[Dataset excerpts]

+---+

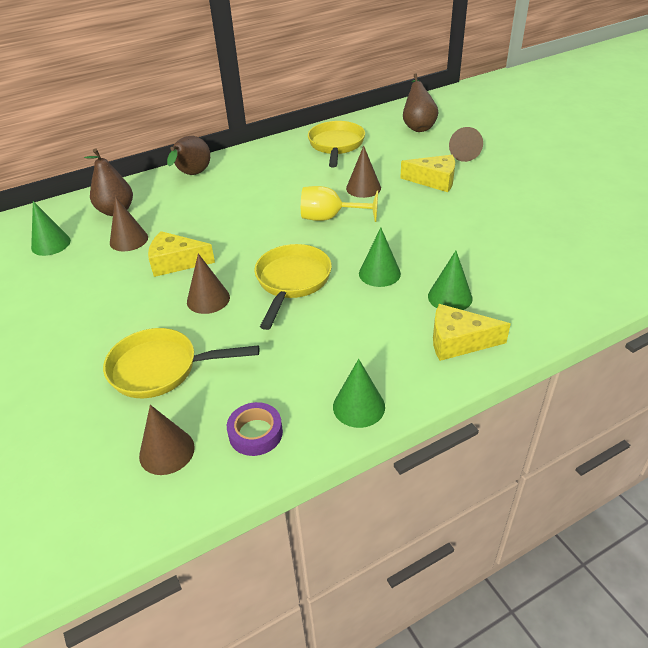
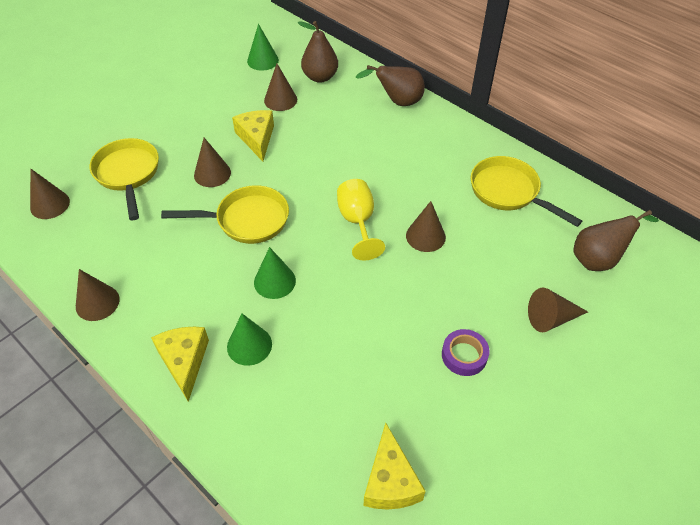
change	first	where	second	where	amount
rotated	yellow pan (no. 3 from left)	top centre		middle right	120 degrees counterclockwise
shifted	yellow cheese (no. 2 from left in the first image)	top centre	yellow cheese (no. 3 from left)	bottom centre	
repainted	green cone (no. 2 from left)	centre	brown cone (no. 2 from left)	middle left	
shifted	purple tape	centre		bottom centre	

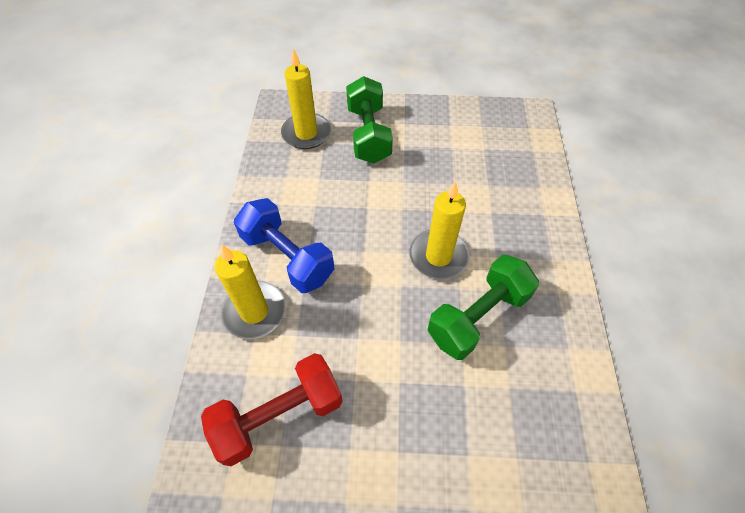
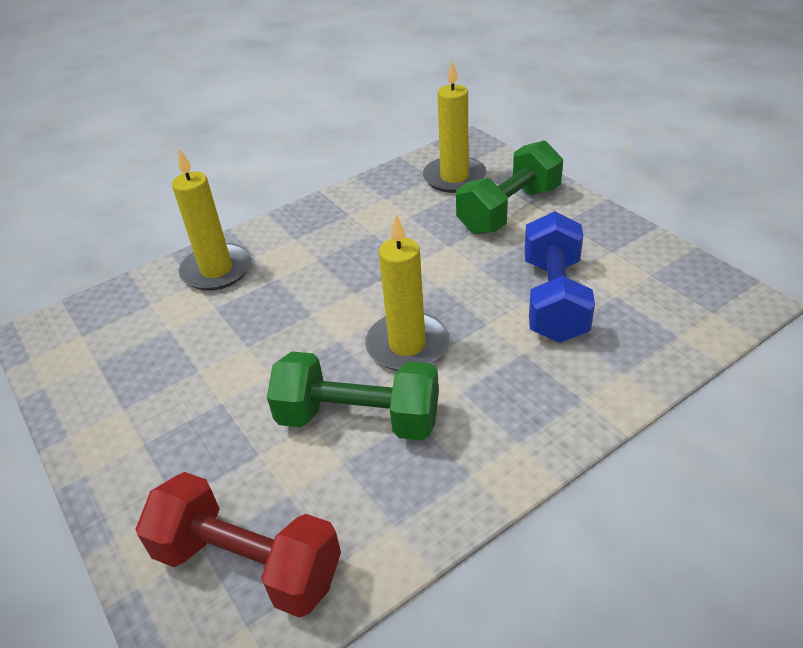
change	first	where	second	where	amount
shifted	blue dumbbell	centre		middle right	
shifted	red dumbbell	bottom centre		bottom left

+---+

▶ TASK BRIEF
Leave the pictures out and print the records above exactly as they stand.

▶ RESPONSE TO THE EXERCISE
change	first	where	second	where	amount
rotated	yellow pan (no. 3 from left)	top centre		middle right	120 degrees counterclockwise
shifted	yellow cheese (no. 2 from left in the first image)	top centre	yellow cheese (no. 3 from left)	bottom centre	
repainted	green cone (no. 2 from left)	centre	brown cone (no. 2 from left)	middle left	
shifted	purple tape	centre		bottom centre	

change	first	where	second	where	amount
shifted	blue dumbbell	centre		middle right	
shifted	red dumbbell	bottom centre		bottom left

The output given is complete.